PROBLEM DESCRIPTION: Give back, character for character, the line that includes "(131, 282) = (188, 482): red" and all lines beneath it in the data.

LISTED RECORDS:
Segment Open

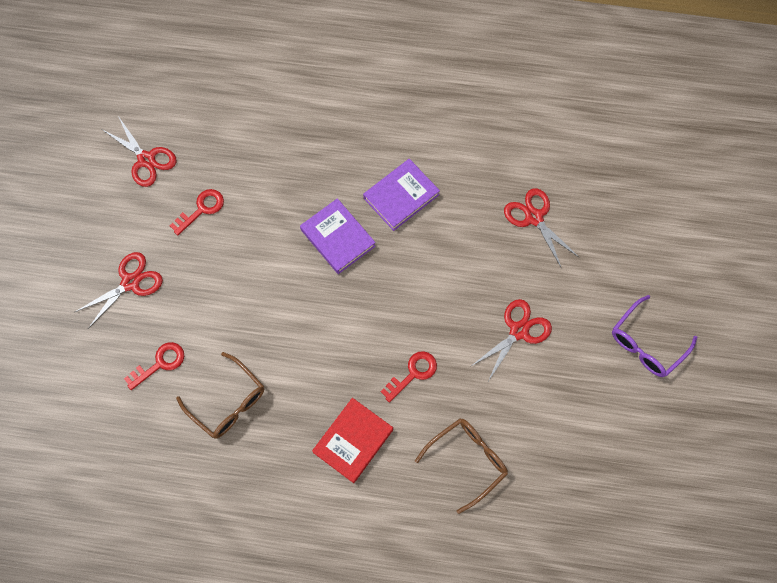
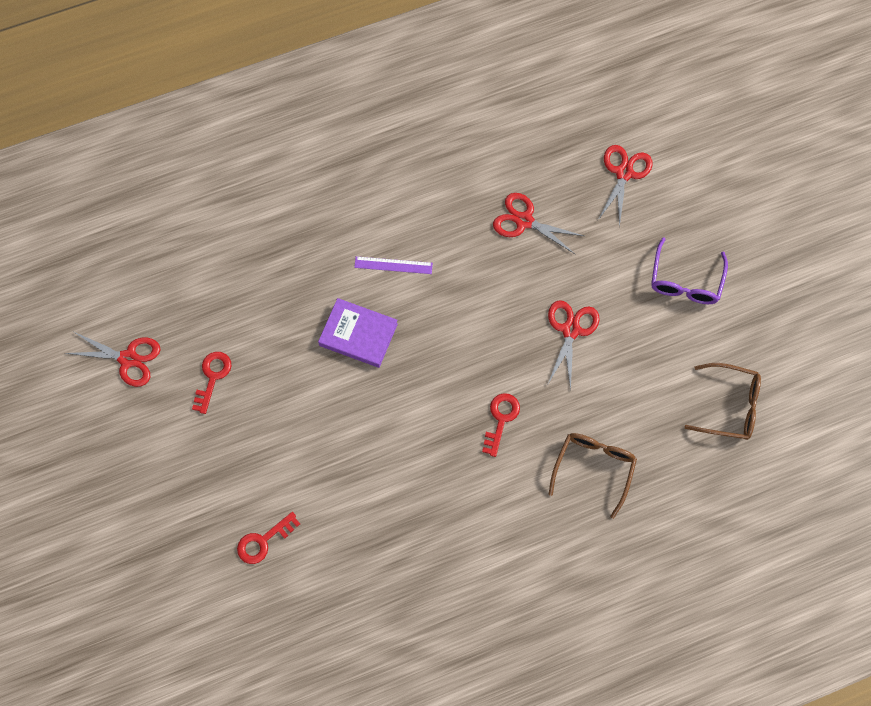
camera: 30 degrees left, 0 degrees up
(131, 282) = (188, 482): red scissors -> red scissors (624, 173)
(159, 363) = (263, 541): red key -> red key turned 150 degrees counterclockwise
(228, 402) = (349, 539): brown glasses -> brown glasses (729, 406)
(353, 441) = (484, 509): red book -> none
(401, 196) = (393, 265): purple book -> purple ruler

Segment Closed

OUTPUT FOR THIS TASK:
(131, 282) = (188, 482): red scissors -> red scissors (624, 173)
(159, 363) = (263, 541): red key -> red key turned 150 degrees counterclockwise
(228, 402) = (349, 539): brown glasses -> brown glasses (729, 406)
(353, 441) = (484, 509): red book -> none
(401, 196) = (393, 265): purple book -> purple ruler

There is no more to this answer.